- **Try it**
Number of lines below with the word "PUMP": state it and write nothing more.

START Stored data

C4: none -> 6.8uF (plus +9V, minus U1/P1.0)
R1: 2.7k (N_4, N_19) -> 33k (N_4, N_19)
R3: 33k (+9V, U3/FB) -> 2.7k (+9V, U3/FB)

END Stored data
START Stored data

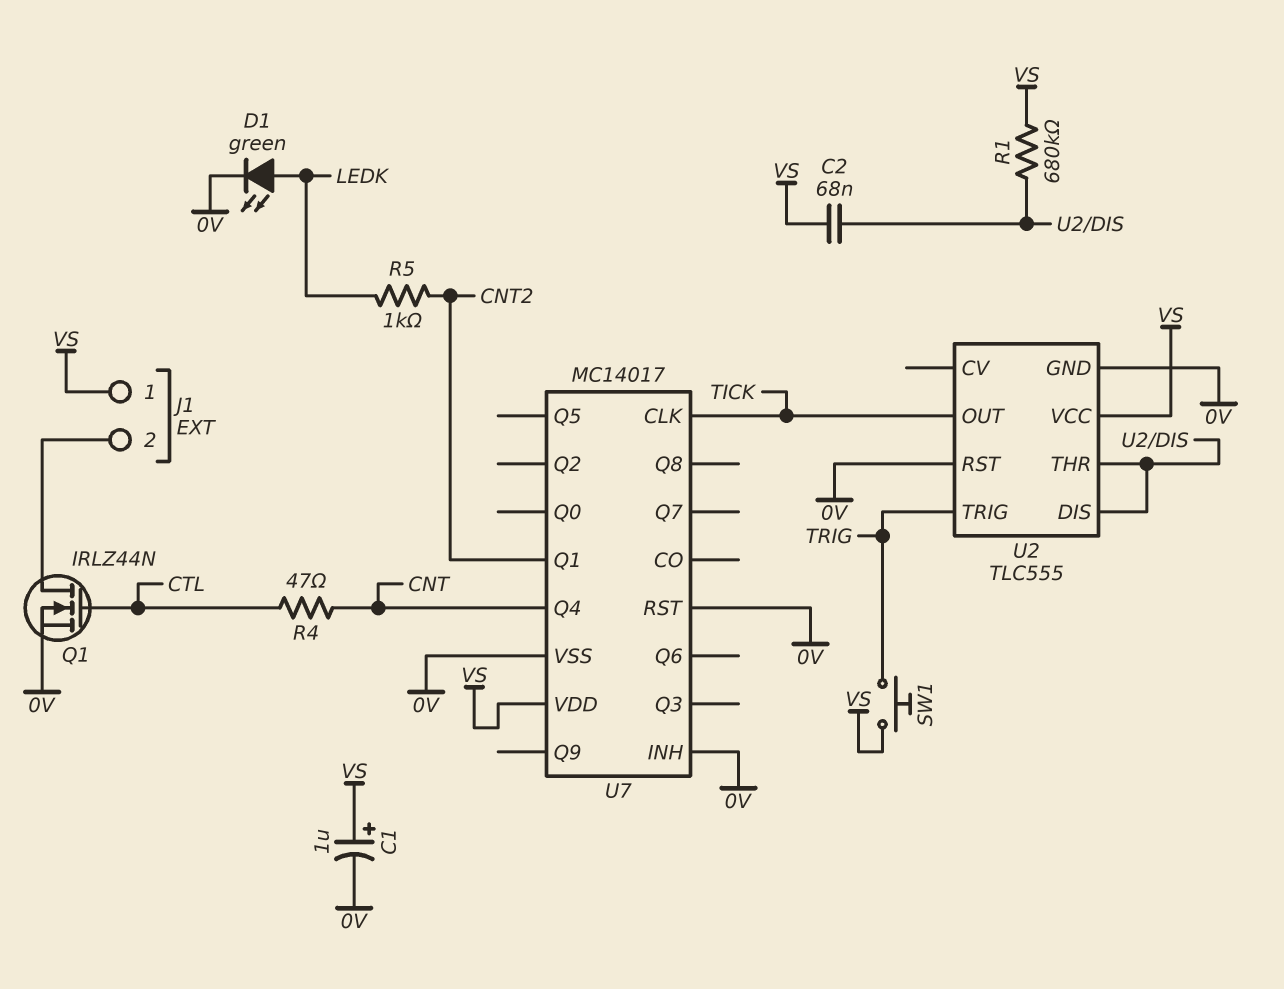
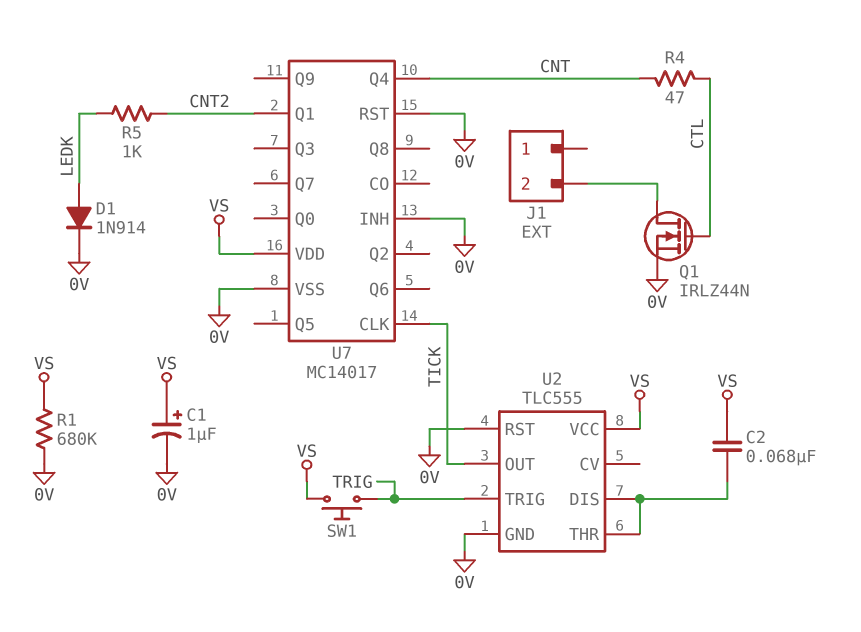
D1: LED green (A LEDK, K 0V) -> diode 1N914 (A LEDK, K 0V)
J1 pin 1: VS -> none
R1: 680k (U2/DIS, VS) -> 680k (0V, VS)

END Stored data
START Stored data

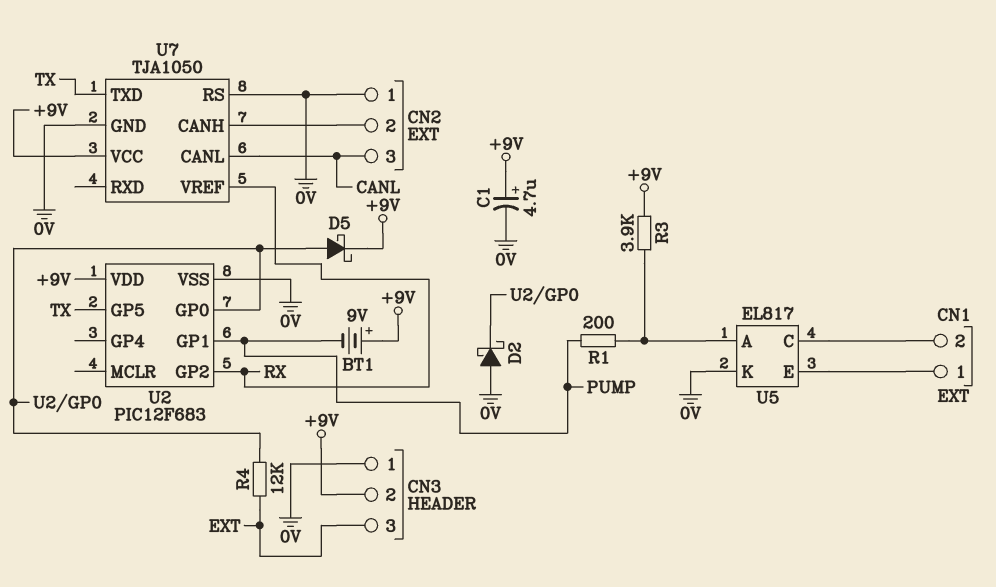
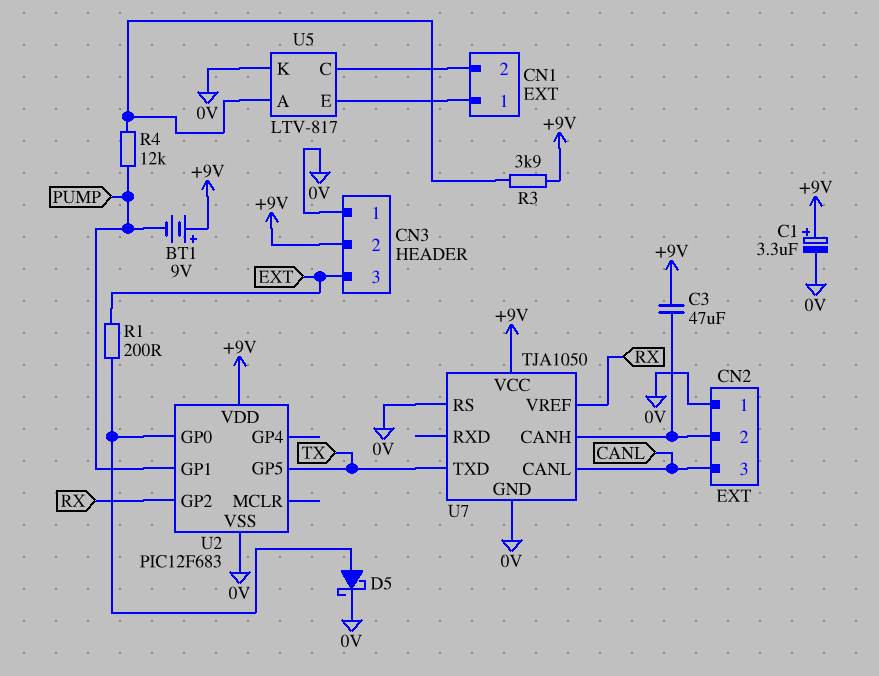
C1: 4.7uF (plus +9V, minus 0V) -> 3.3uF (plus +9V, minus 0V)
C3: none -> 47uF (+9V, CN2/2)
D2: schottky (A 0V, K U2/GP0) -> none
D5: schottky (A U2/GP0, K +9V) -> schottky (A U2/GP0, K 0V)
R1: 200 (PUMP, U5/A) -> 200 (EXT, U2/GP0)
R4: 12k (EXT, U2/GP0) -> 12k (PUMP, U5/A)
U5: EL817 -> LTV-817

END Stored data

- **Output for this task**
2